RECORDS FOR THIS EXERCISE START

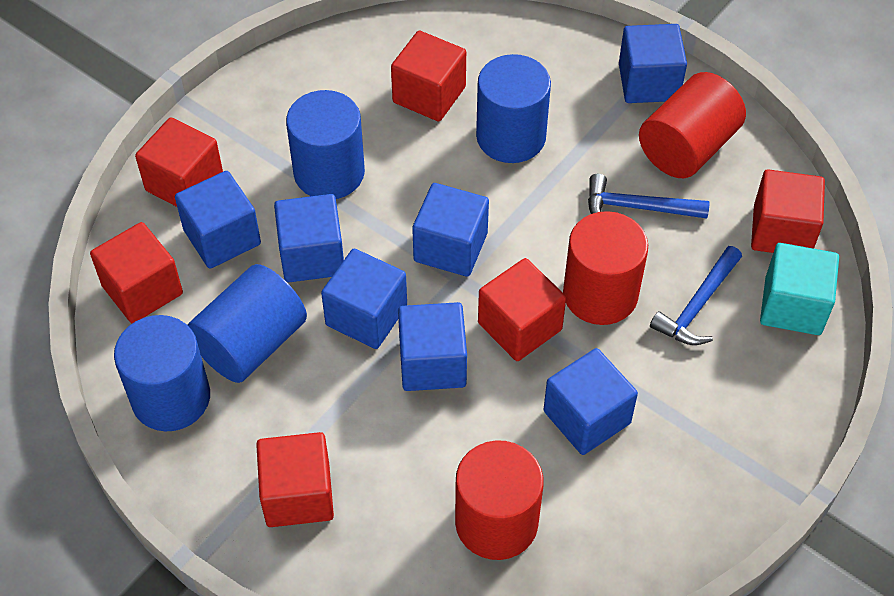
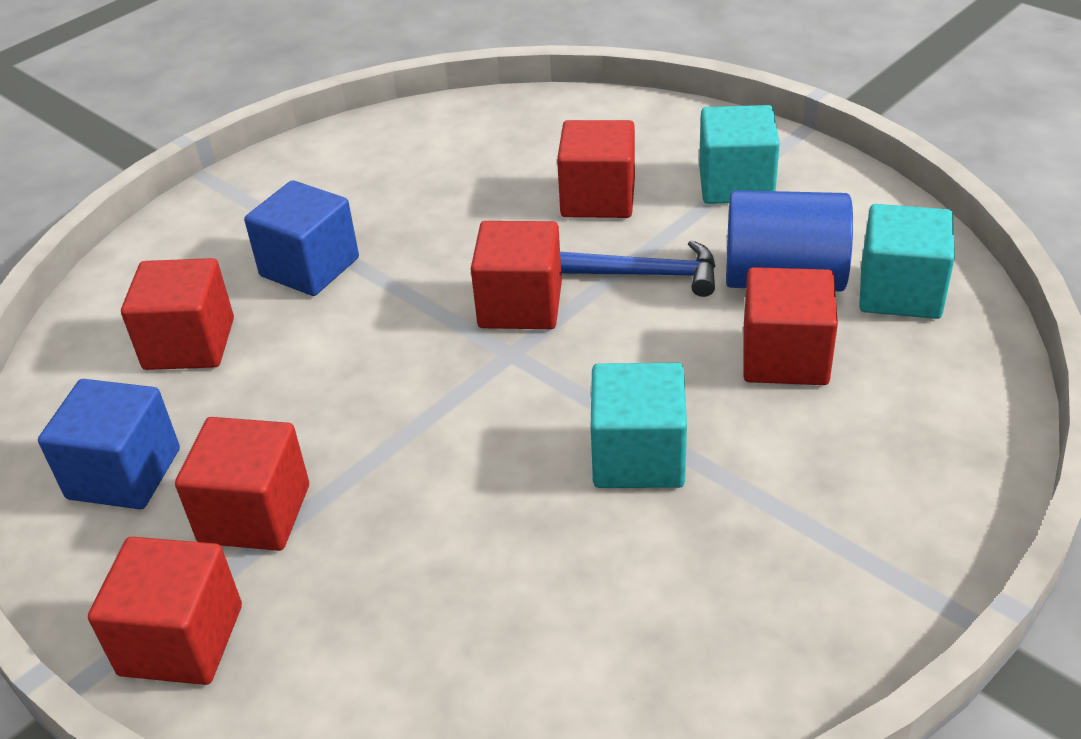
blue cube: 7 -> 2
blue cylinder: 4 -> 1
blue hammer: 2 -> 1
red cylinder: 3 -> 0
turquoise cube: 1 -> 3

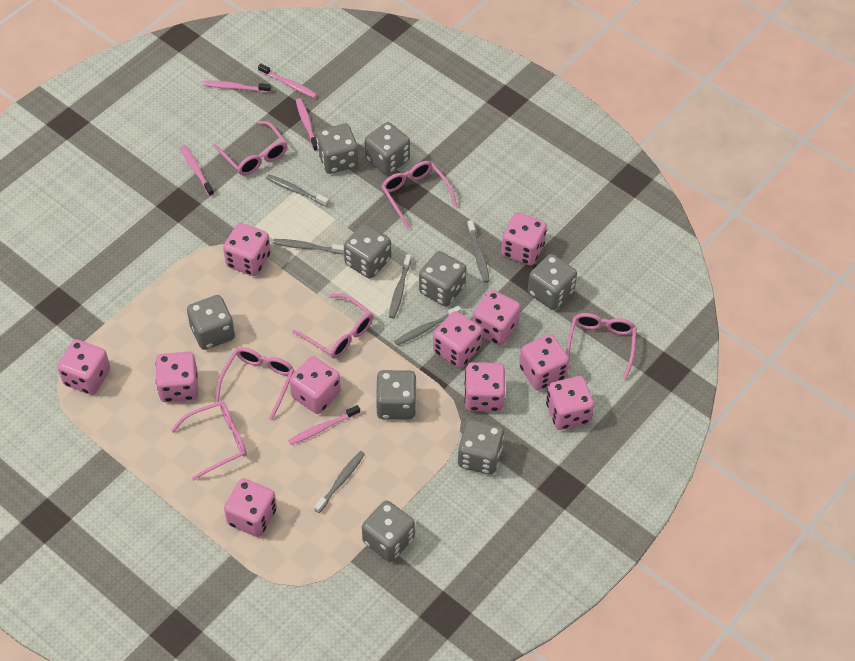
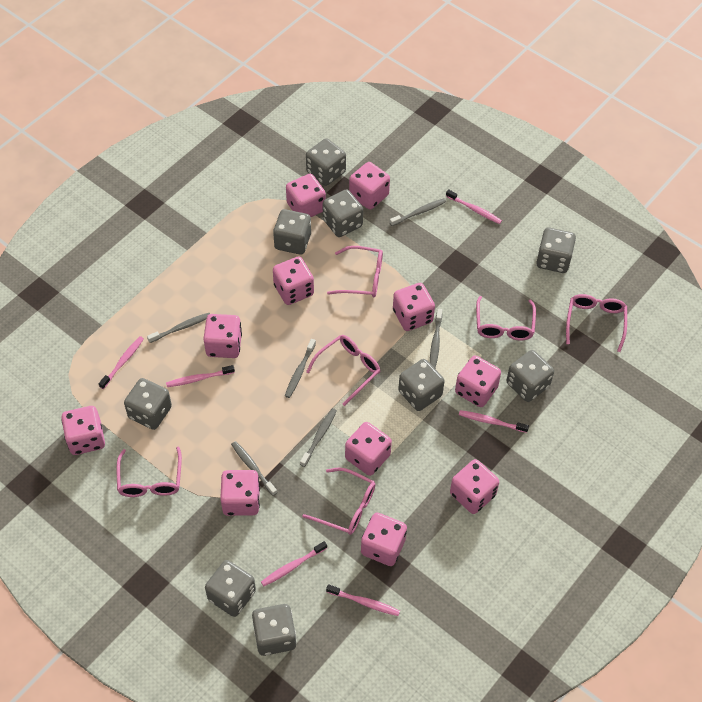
pink toothbrush: 5 -> 6

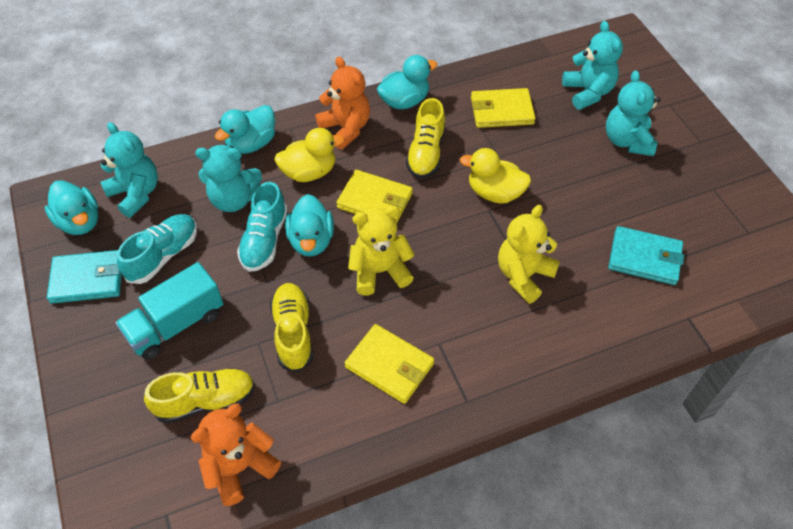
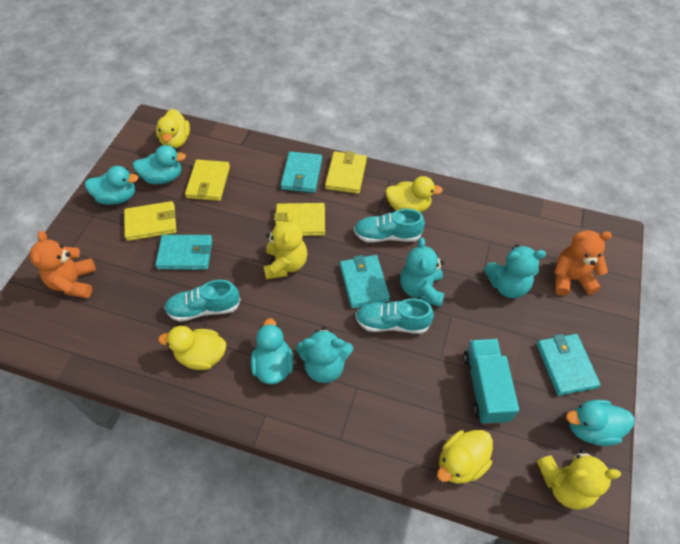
turquoise shoe: 2 -> 3
turquoise teddy bear: 4 -> 3
turquoise wallet: 2 -> 4
yellow duck: 2 -> 4
yellow shoe: 3 -> 0
yellow wallet: 3 -> 4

RECORDS FOR THIS EXERCISE END

## EXERCISE GOAL
Give nothing but the number of lines in the entries that include "turquoise".

## OUTPUT OF THE TASK
4